= Work order =
When the line with "BUTTON pin SIG: none -> D12" appears below, start repeating lines exactly, and keep going through the line with "IR pin OUT: D6 -> D3"; add nothing outside that span.

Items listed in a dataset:
--- START ---
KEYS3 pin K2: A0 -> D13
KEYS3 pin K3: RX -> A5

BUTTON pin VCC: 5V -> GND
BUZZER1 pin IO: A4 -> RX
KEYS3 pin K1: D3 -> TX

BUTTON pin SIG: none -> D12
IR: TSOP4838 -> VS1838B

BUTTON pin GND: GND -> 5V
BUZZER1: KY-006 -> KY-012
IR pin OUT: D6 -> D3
--- END ---
--- START ---
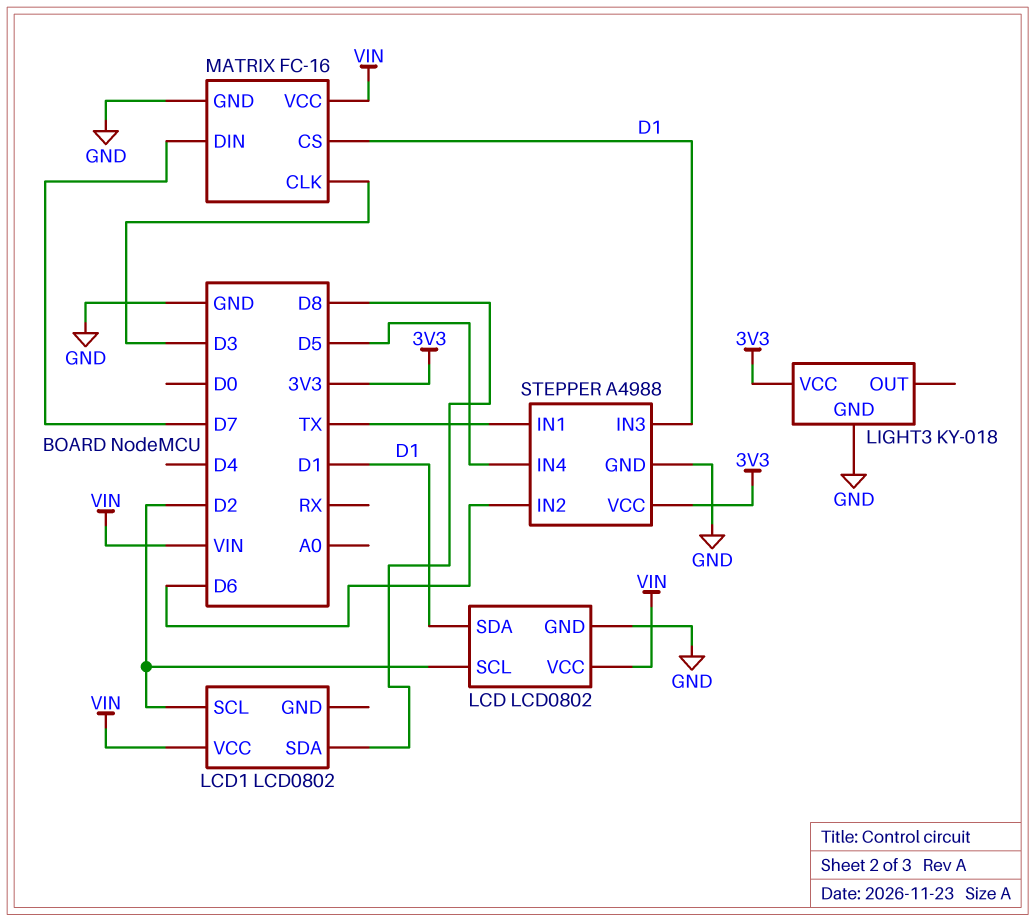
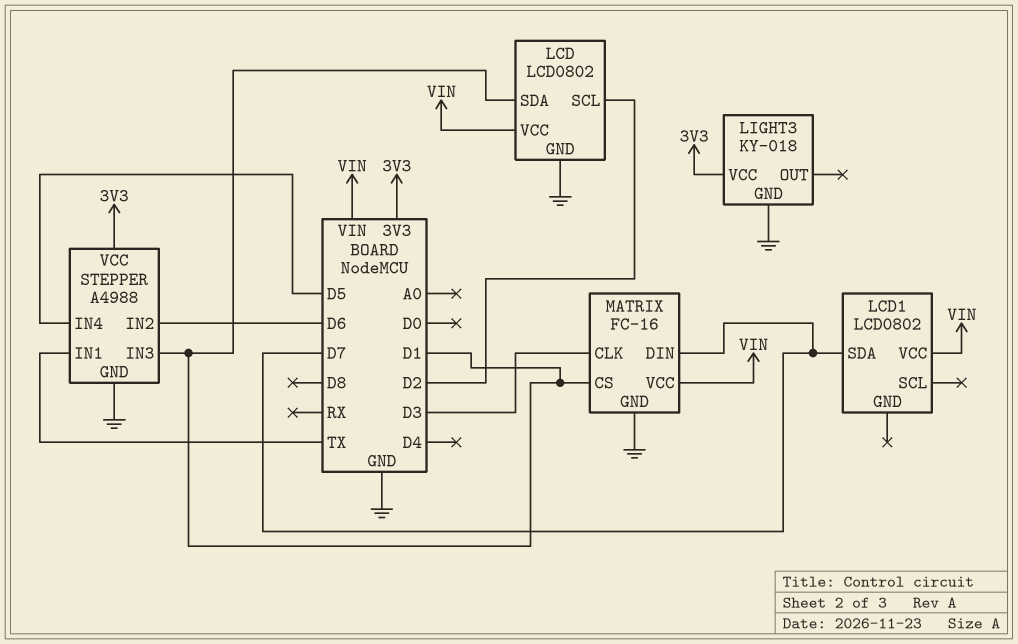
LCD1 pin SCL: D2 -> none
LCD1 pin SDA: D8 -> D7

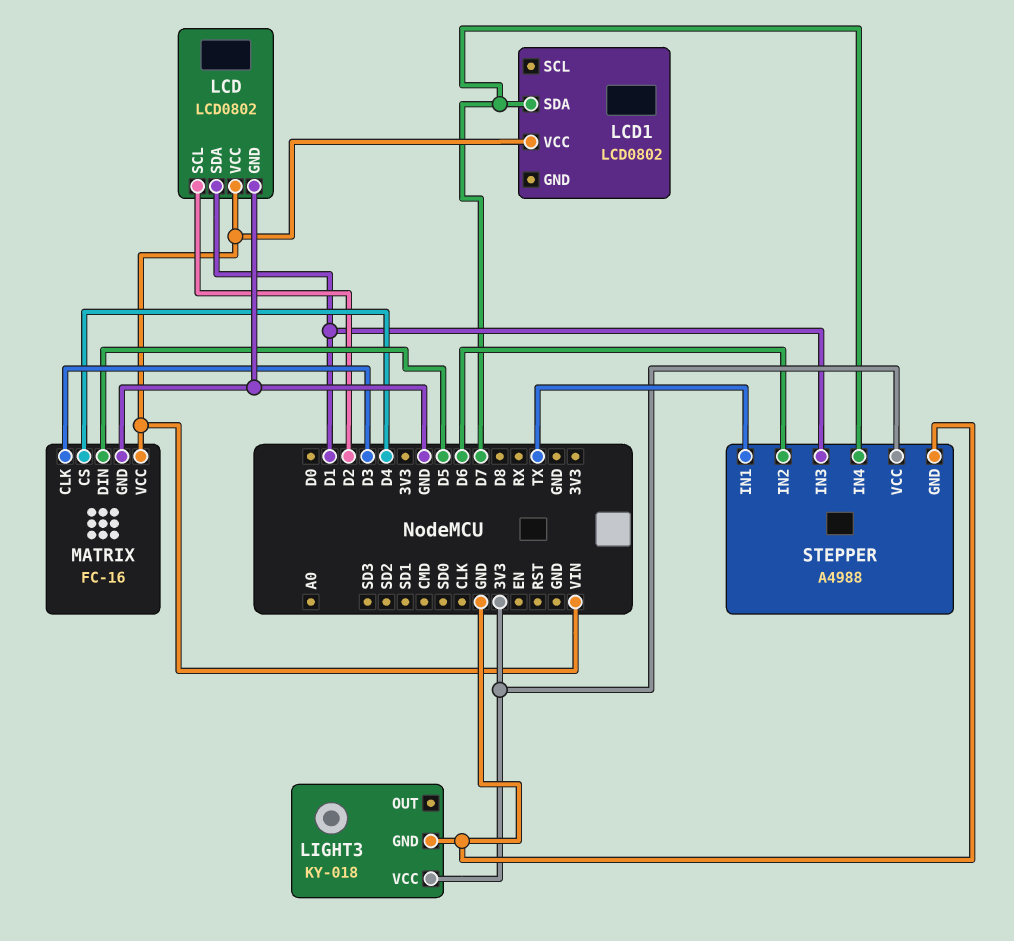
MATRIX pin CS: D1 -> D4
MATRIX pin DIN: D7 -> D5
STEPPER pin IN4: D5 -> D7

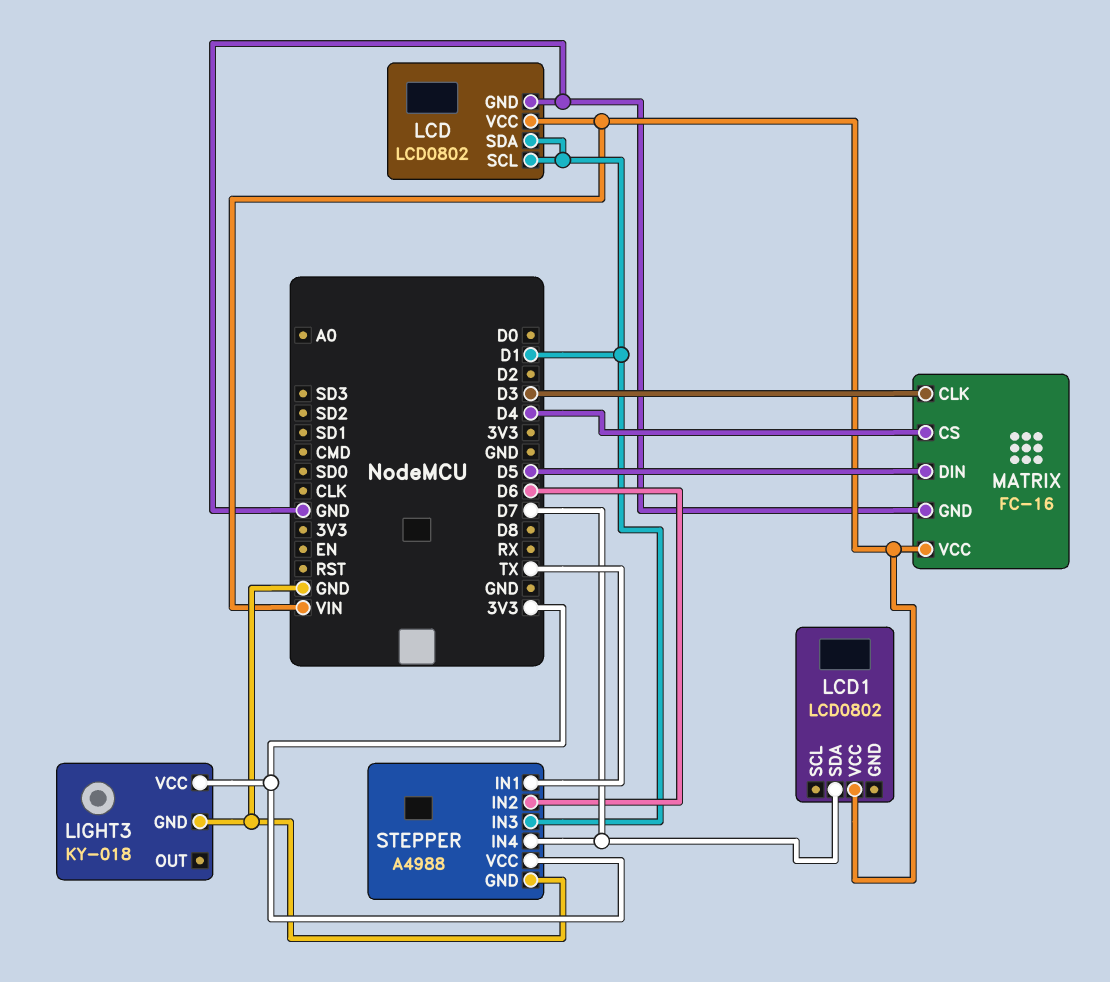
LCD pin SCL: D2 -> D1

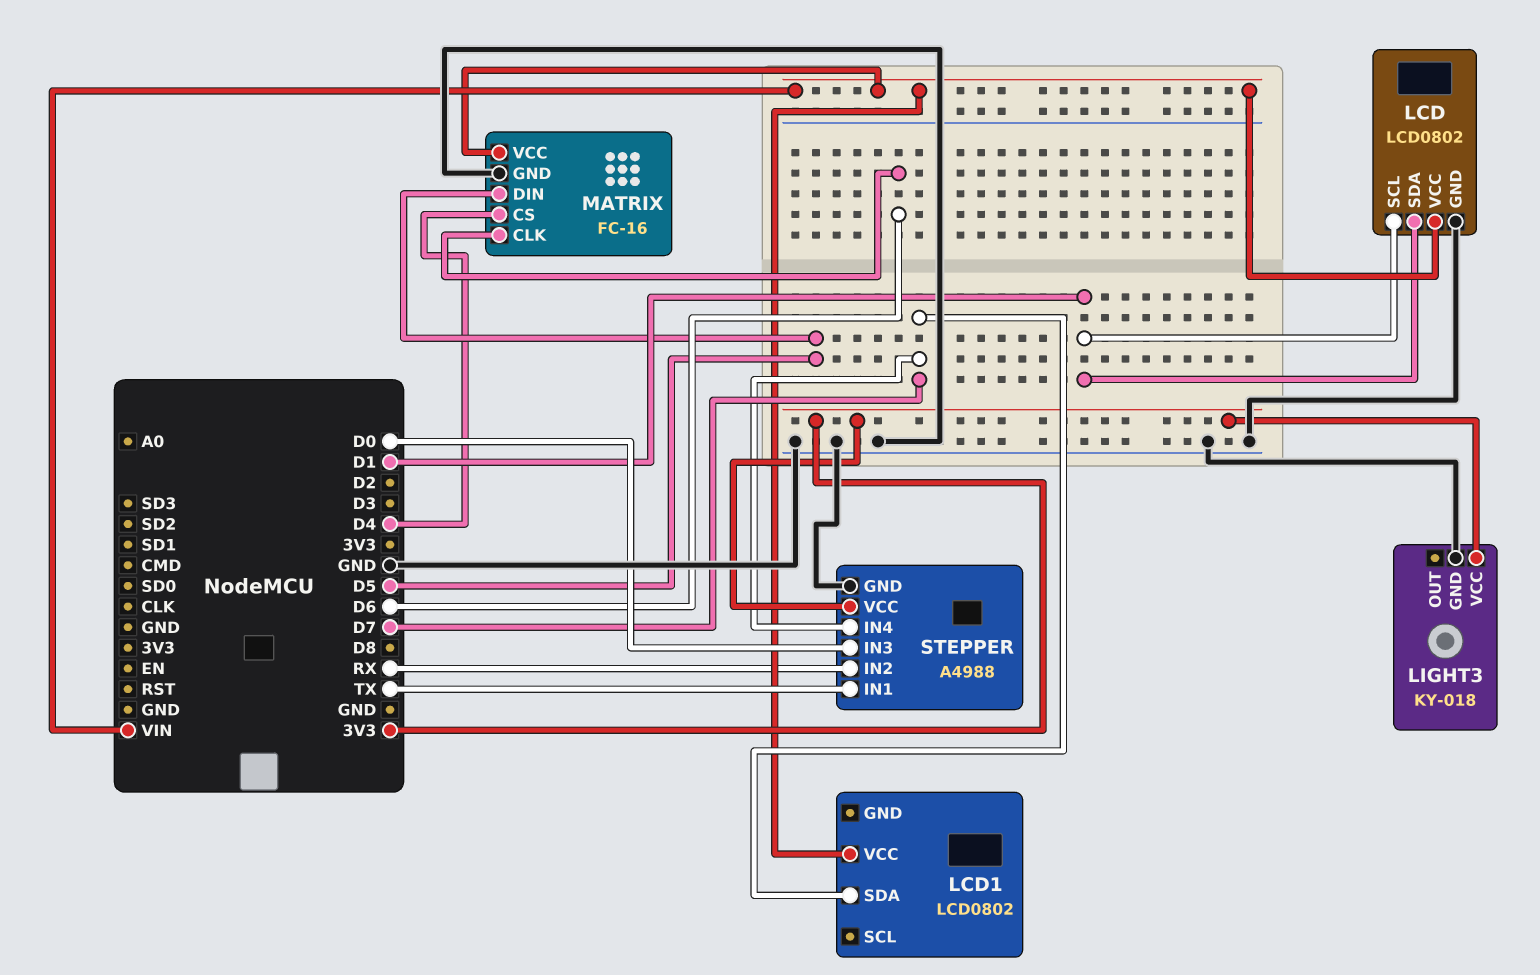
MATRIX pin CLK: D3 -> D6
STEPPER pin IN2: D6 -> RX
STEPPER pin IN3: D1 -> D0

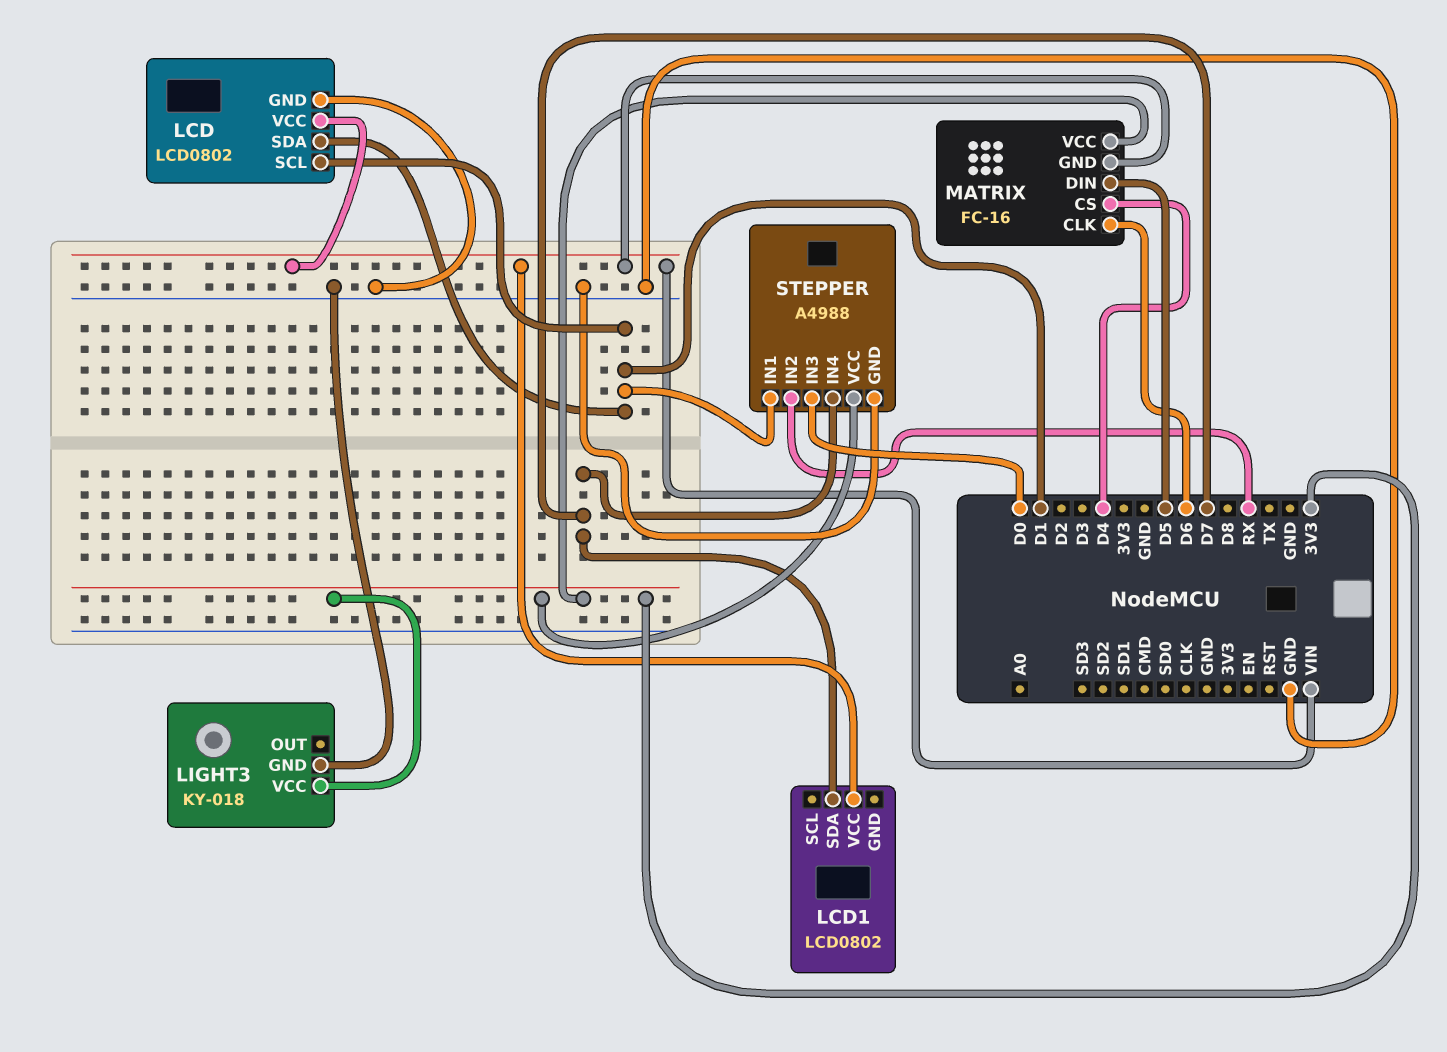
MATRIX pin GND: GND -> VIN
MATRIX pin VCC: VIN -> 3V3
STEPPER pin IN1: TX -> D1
--- END ---
--- START ---
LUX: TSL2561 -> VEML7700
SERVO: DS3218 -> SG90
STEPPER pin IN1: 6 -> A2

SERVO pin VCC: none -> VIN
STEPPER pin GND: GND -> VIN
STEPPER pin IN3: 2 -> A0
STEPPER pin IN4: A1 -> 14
--- END ---
= Written response =
BUTTON pin SIG: none -> D12
IR: TSOP4838 -> VS1838B

BUTTON pin GND: GND -> 5V
BUZZER1: KY-006 -> KY-012
IR pin OUT: D6 -> D3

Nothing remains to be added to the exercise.